PROBLEM TO WORK ON — Write out exactly the line containing "second_place: [556, 258]" along with each line that follows it in the records below, and no others.

Source records
####
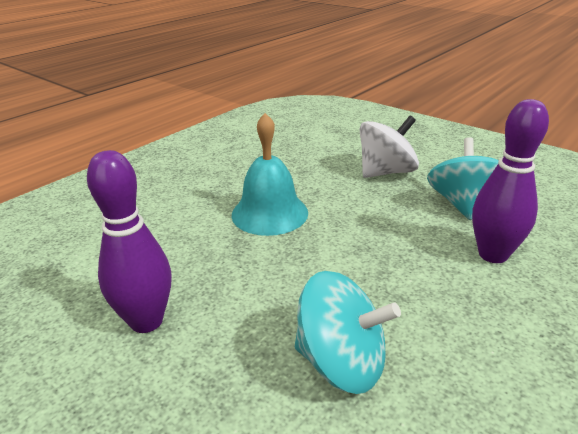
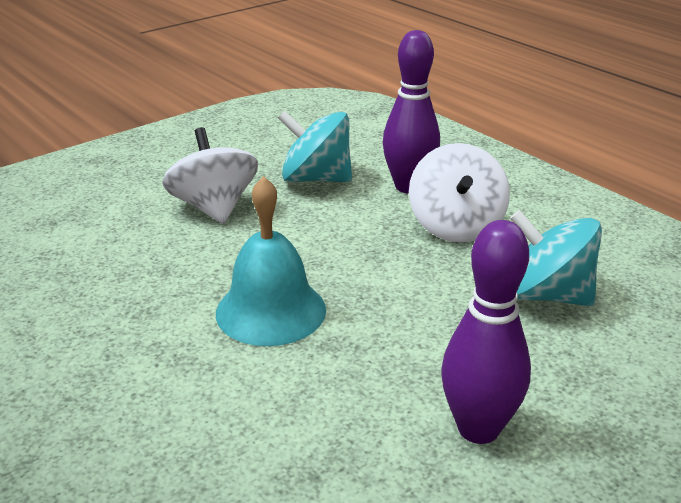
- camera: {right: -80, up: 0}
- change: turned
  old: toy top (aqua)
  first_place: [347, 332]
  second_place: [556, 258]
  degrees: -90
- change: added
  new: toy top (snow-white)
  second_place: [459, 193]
####
SOLVED EXERCISE —
  second_place: [556, 258]
  degrees: -90
- change: added
  new: toy top (snow-white)
  second_place: [459, 193]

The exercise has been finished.